Exercise: The number of lines with the string "brown" in the listing below is all that should be reported.

Data provided:

■ ■ ■ ■ ■

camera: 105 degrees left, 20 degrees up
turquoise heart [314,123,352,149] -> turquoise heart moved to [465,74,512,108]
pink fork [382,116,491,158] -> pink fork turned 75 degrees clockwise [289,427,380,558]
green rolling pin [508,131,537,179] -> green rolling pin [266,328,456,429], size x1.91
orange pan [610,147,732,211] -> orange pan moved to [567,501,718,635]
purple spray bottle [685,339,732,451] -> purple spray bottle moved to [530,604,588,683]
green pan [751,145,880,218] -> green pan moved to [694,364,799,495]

■ ■ ■ ■ ■

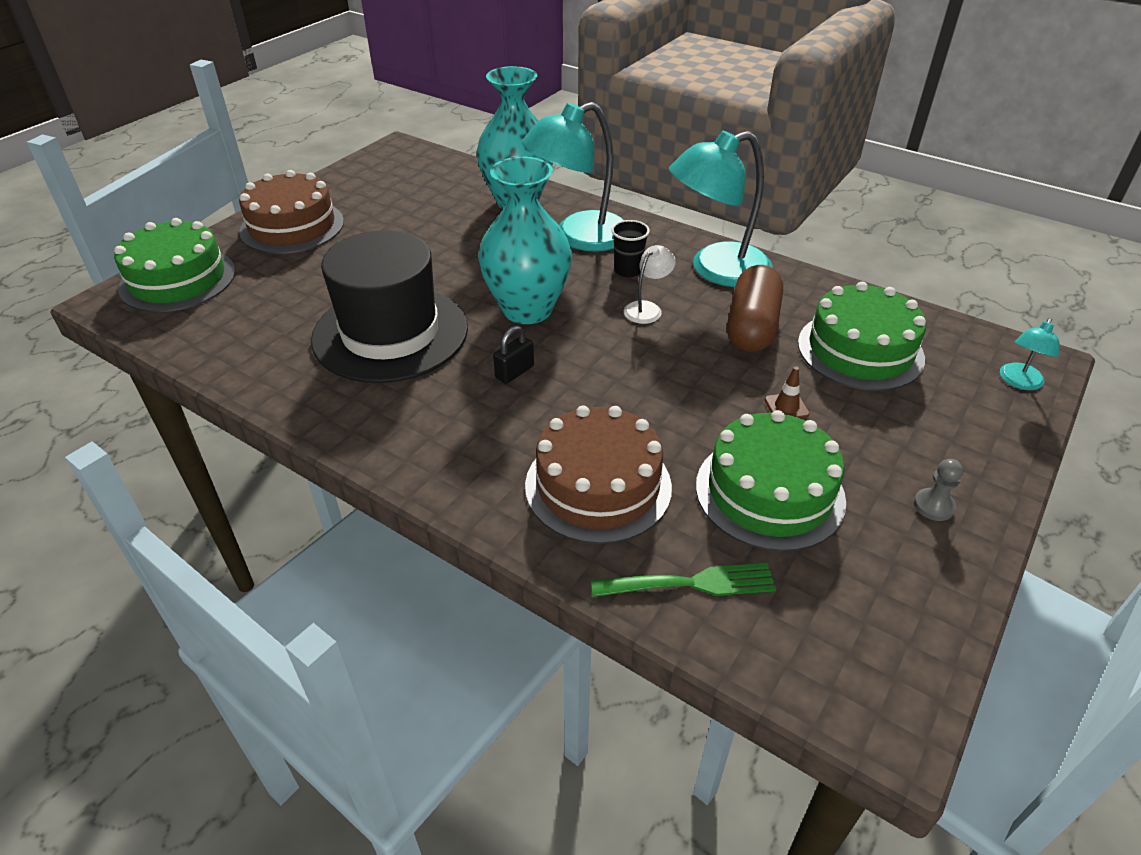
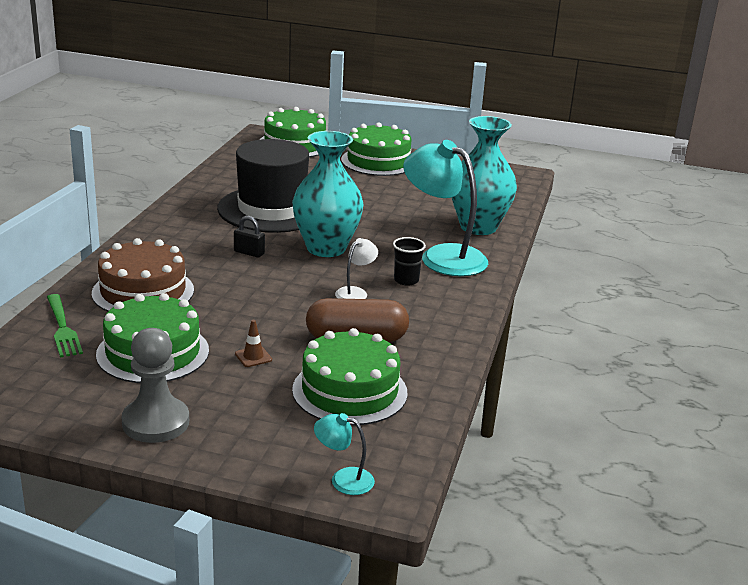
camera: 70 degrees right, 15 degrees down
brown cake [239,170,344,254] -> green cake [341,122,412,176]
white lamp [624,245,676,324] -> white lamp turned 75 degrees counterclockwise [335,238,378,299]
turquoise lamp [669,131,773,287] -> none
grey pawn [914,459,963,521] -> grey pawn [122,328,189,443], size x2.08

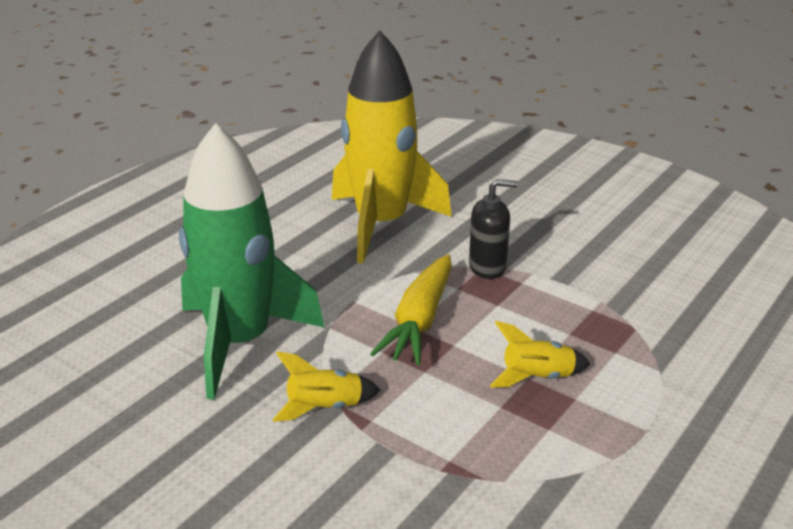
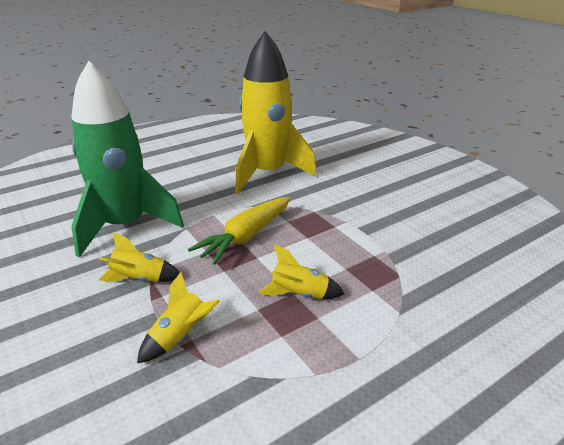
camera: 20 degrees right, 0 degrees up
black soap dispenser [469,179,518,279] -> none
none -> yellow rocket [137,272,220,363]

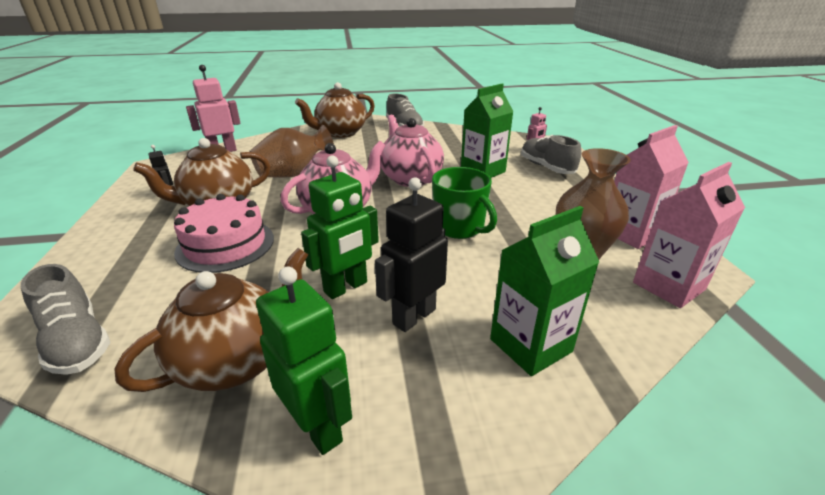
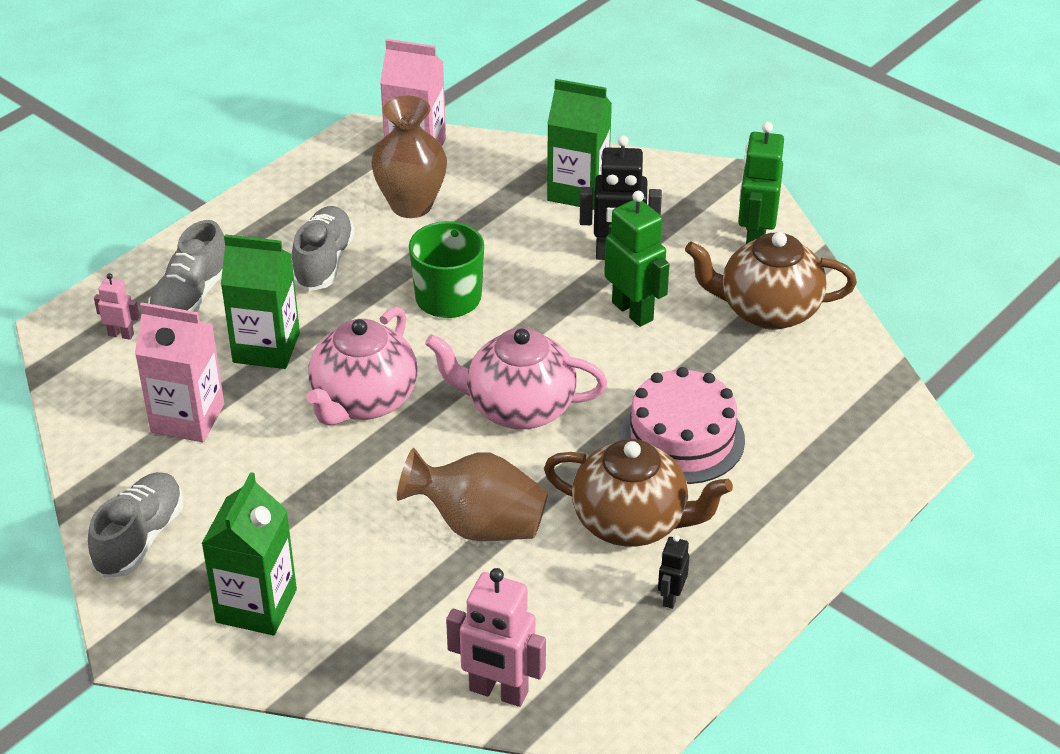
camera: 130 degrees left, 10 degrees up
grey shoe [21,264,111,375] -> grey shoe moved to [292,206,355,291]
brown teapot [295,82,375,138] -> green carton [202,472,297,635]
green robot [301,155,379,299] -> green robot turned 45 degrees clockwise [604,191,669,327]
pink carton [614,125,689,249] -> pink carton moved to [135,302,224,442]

■ ■ ■ ■ ■

Result of the task: 2